• [THE TASK]: Scanning the entries below, copy every line that contains the word "camera".

Spatial reasoning data:
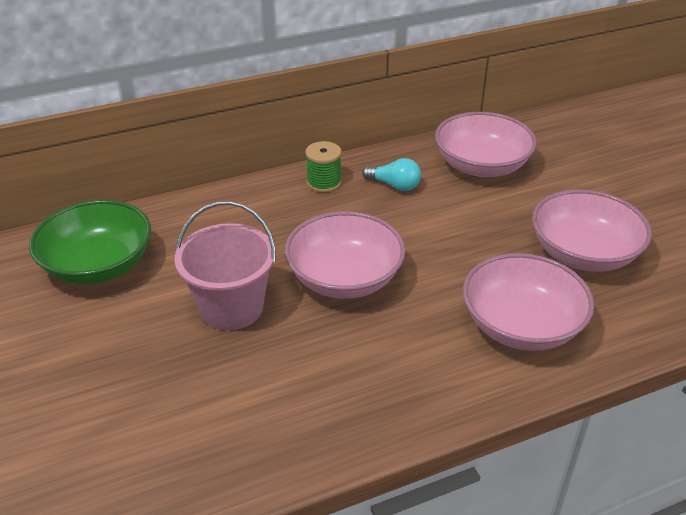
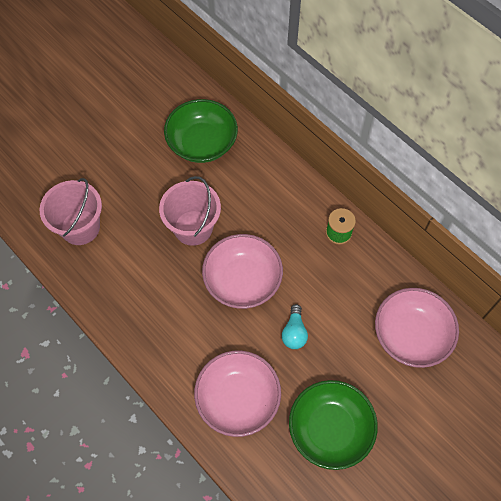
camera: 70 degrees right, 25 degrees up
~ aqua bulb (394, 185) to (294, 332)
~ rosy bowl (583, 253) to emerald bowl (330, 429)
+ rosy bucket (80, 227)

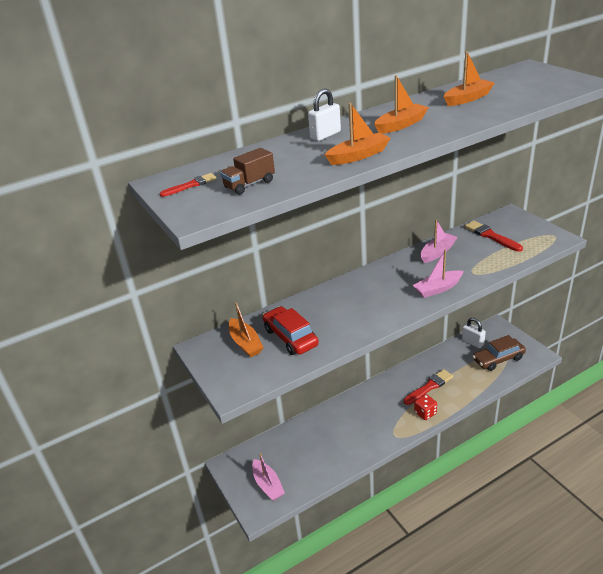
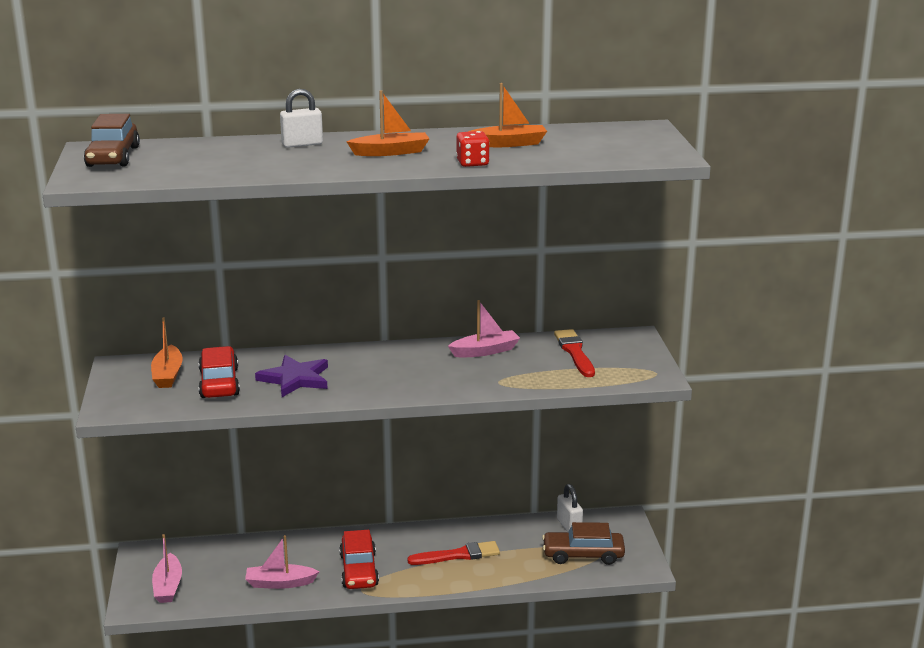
camera: 20 degrees right, 10 degrees down
- bright orange toy boat (358, 156)
- brown toy truck (249, 184)
~ crimson paint brush (191, 185) to brown automobile (113, 157)
~ rosy toy boat (438, 289) to (280, 583)
~ crimson dice (425, 413) to (472, 163)
+ violet star (295, 379)
+ crimson automobile (359, 570)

• [SOLUTION TO THE EXERCISE]:
camera: 70 degrees right, 25 degrees up
camera: 20 degrees right, 10 degrees down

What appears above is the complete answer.